Exercise description: Each line below that holds the word "degrees" counts toward the answer; reply with the total number only.

*** Provided material ***

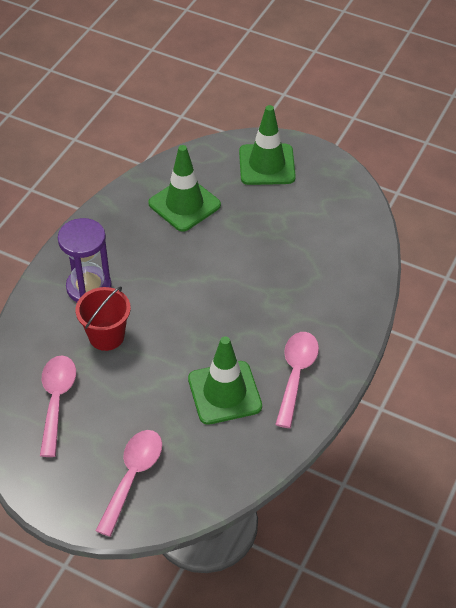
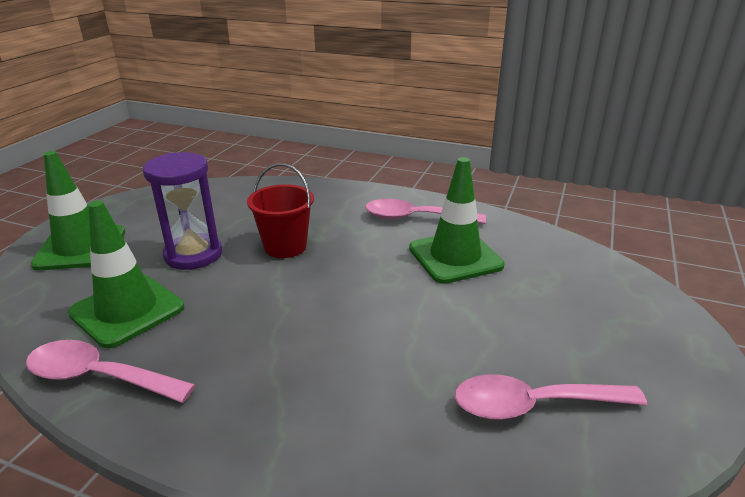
camera: 95 degrees left, 20 degrees down
(89, 287) = (290, 398): purple hourglass -> purple hourglass (193, 254)
(106, 336) = (391, 363): red bucket -> red bucket (285, 246)
(132, 476) = (609, 313): pink spoon -> pink spoon (99, 377)

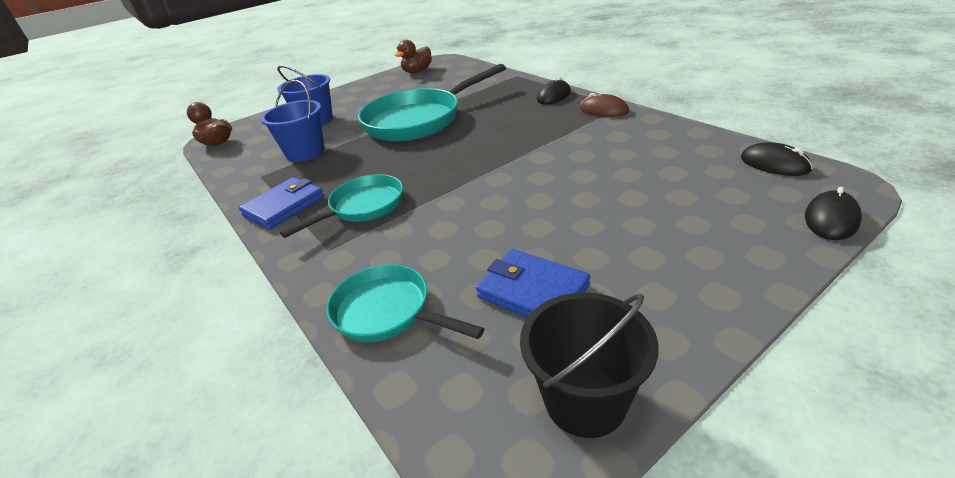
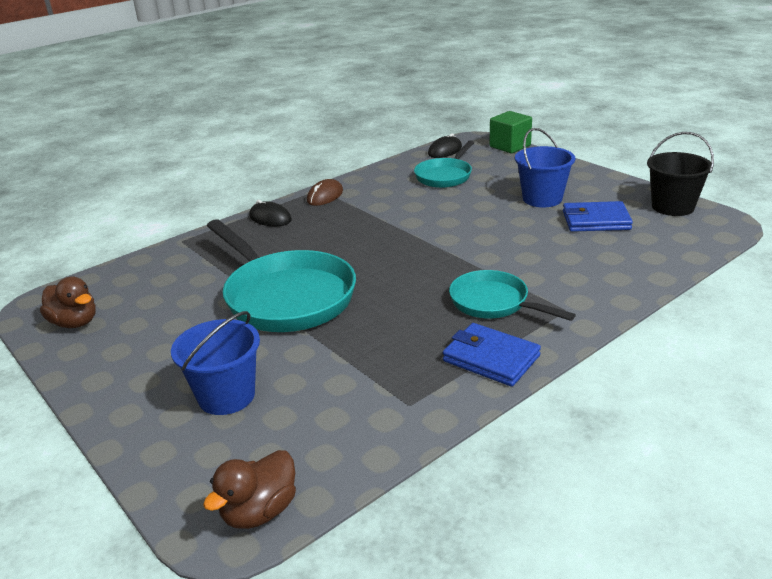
camera: 95 degrees left, 5 degrees down
(305, 152) = (347, 378): blue bucket -> blue bucket (542, 199)
(388, 312) = (634, 268): turquoise pan -> turquoise pan (445, 176)
(533, 291) = (596, 220): blue wallet -> blue wallet turned 60 degrees clockwise
(831, 219) = (510, 146): black mouse -> green cube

*** End of Provided material ***

Task solution: 3